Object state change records
● ● ● ●
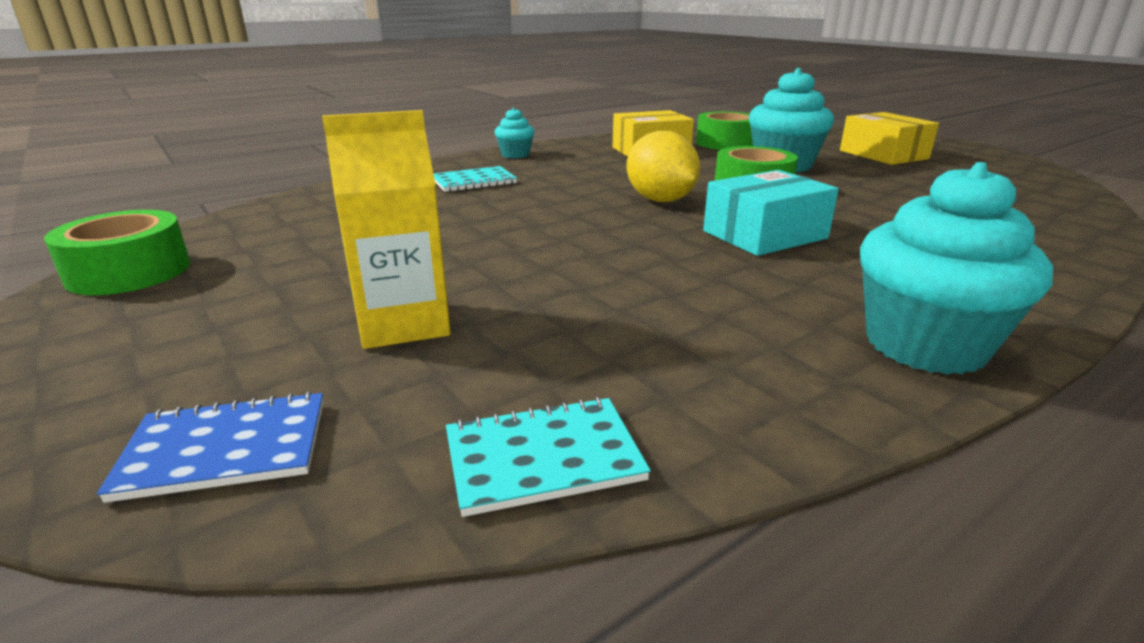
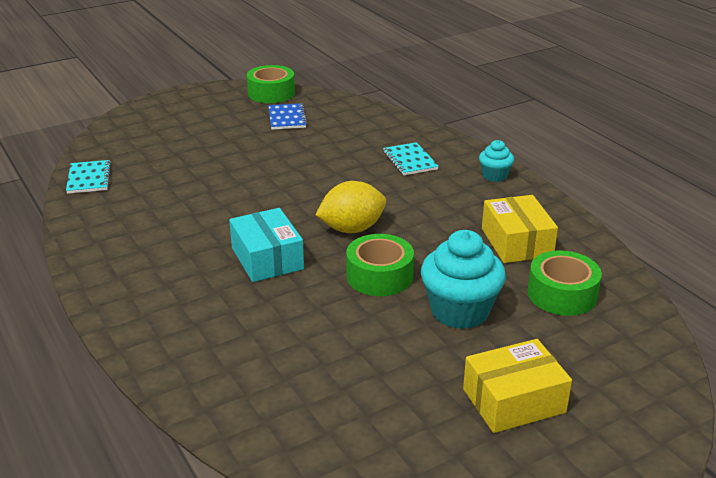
camera: 95 degrees right, 5 degrees up
blue notebook [97,392,324,503] -> blue notebook moved to [268,103,307,130]
yellow carton [322,110,451,349] -> none
turquoise cupcake [860,162,1053,375] -> none

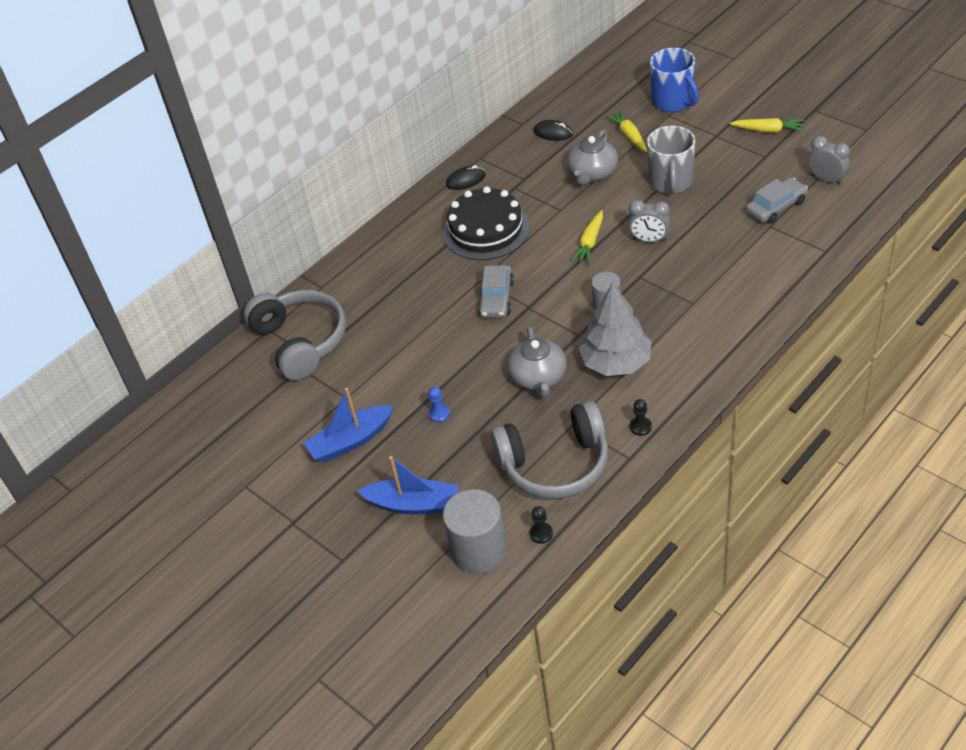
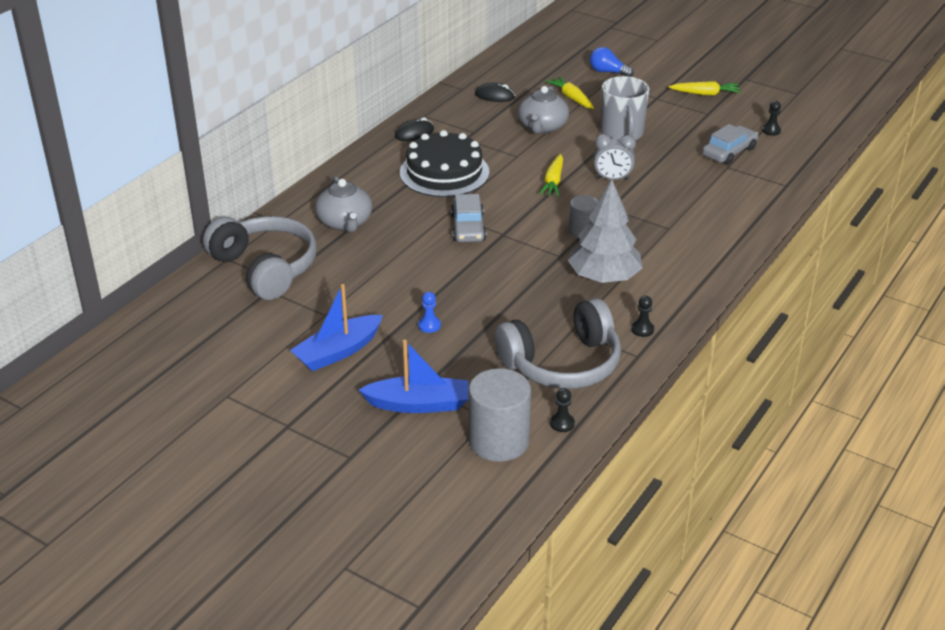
camera: 15 degrees left, 10 degrees down
grey teapot [508,327,567,398] -> grey teapot moved to [315,176,372,232]
blue mug [650,48,699,112] -> blue light bulb [590,47,634,77]
grey clock [808,136,850,185] -> black pawn [762,101,781,136]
● ● ● ●
Each of the lines above should be transcribed exactly; no image is to be copied.

- **RESPONSE**:
camera: 95 degrees right, 5 degrees up
blue notebook [97,392,324,503] -> blue notebook moved to [268,103,307,130]
yellow carton [322,110,451,349] -> none
turquoise cupcake [860,162,1053,375] -> none

camera: 15 degrees left, 10 degrees down
grey teapot [508,327,567,398] -> grey teapot moved to [315,176,372,232]
blue mug [650,48,699,112] -> blue light bulb [590,47,634,77]
grey clock [808,136,850,185] -> black pawn [762,101,781,136]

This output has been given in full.